Data excerpts:

################

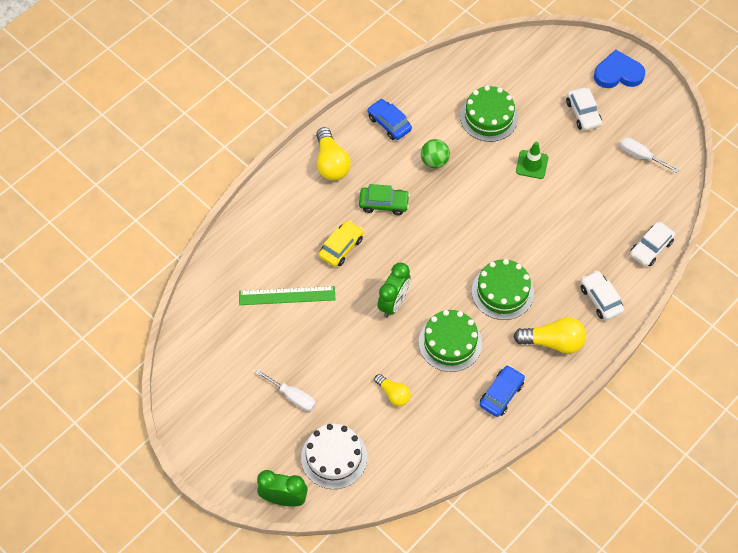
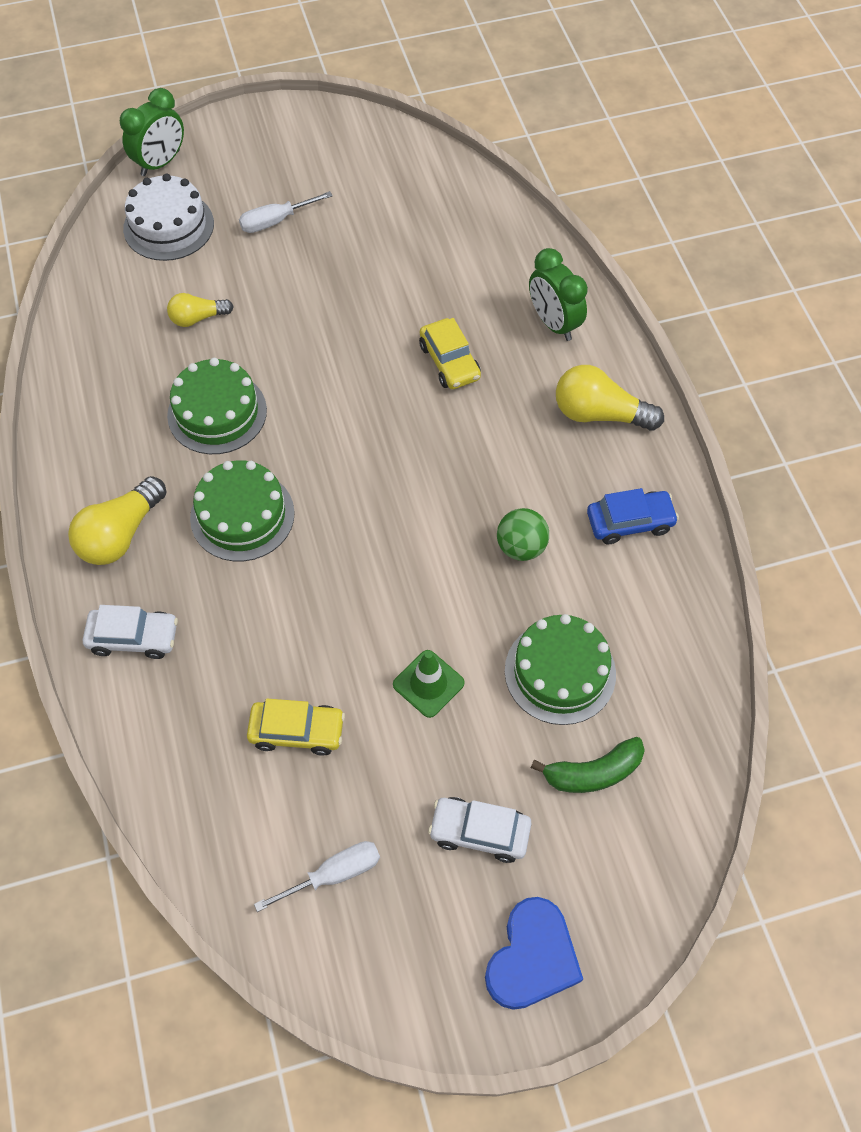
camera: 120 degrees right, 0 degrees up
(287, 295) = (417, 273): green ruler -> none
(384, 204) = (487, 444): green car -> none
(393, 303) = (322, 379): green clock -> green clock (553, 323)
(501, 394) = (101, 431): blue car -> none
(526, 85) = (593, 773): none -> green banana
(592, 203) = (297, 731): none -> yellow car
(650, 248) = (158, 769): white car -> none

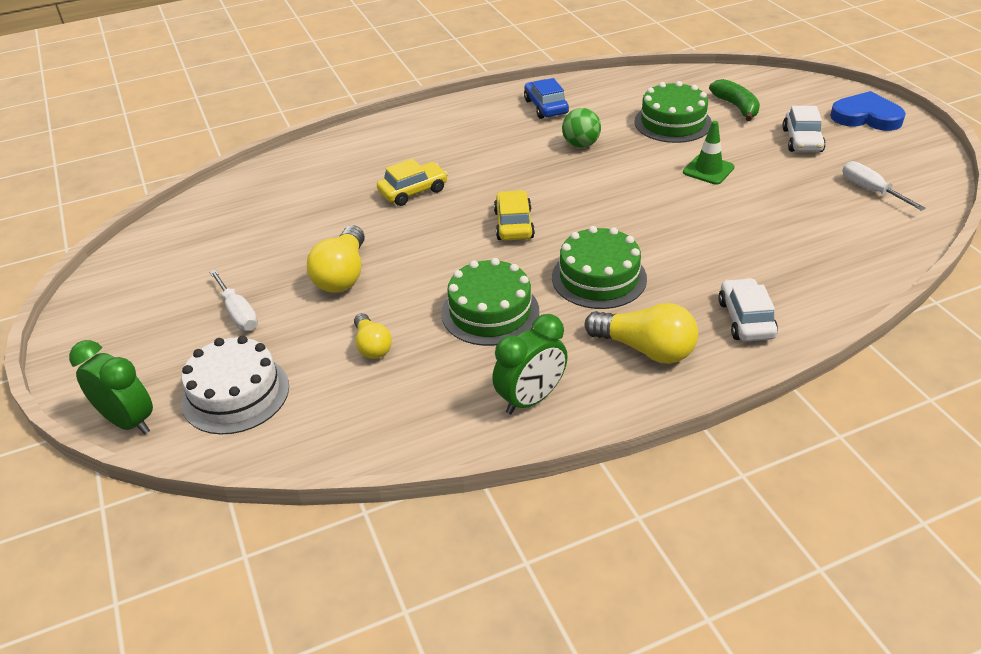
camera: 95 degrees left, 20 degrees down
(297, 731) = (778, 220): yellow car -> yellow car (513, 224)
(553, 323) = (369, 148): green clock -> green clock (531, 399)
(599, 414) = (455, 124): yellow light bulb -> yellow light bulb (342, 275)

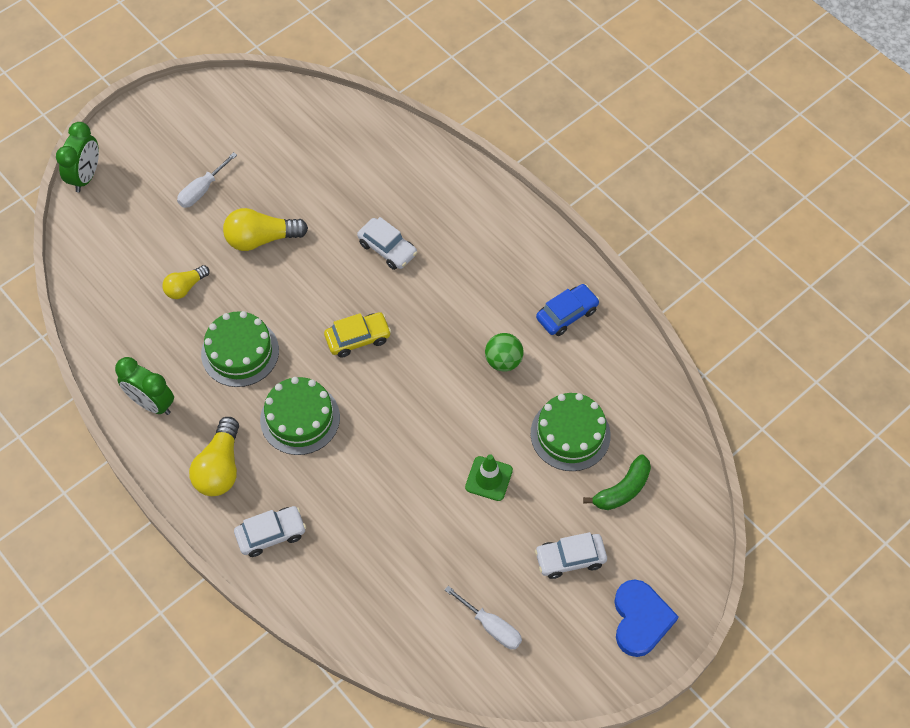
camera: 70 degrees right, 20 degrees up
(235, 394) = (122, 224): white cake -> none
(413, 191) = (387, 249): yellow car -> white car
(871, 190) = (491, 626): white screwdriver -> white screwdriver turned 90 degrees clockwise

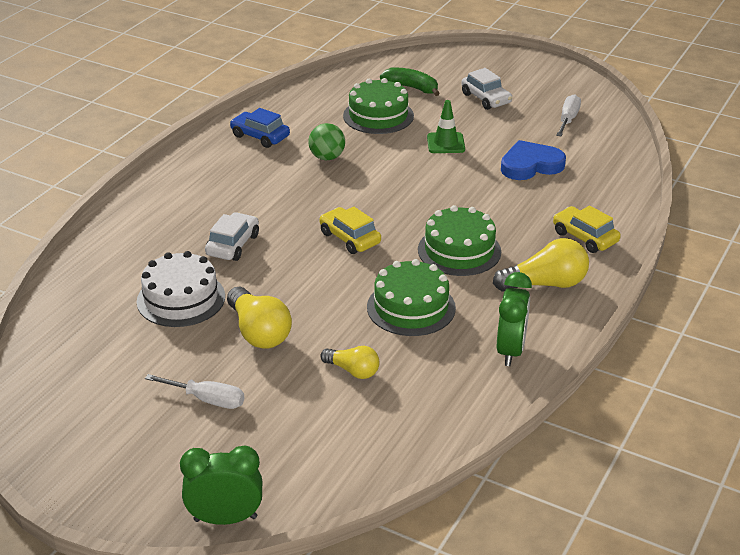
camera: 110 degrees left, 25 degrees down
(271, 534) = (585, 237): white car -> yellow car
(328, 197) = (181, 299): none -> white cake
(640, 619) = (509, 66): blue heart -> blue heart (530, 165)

################

Each line above that contains the word "yellow" should be copied.

- EXPECTED OUTPUT
(592, 203) = (297, 731): none -> yellow car
(297, 731) = (778, 220): yellow car -> yellow car (513, 224)
(599, 414) = (455, 124): yellow light bulb -> yellow light bulb (342, 275)
(413, 191) = (387, 249): yellow car -> white car
(271, 534) = (585, 237): white car -> yellow car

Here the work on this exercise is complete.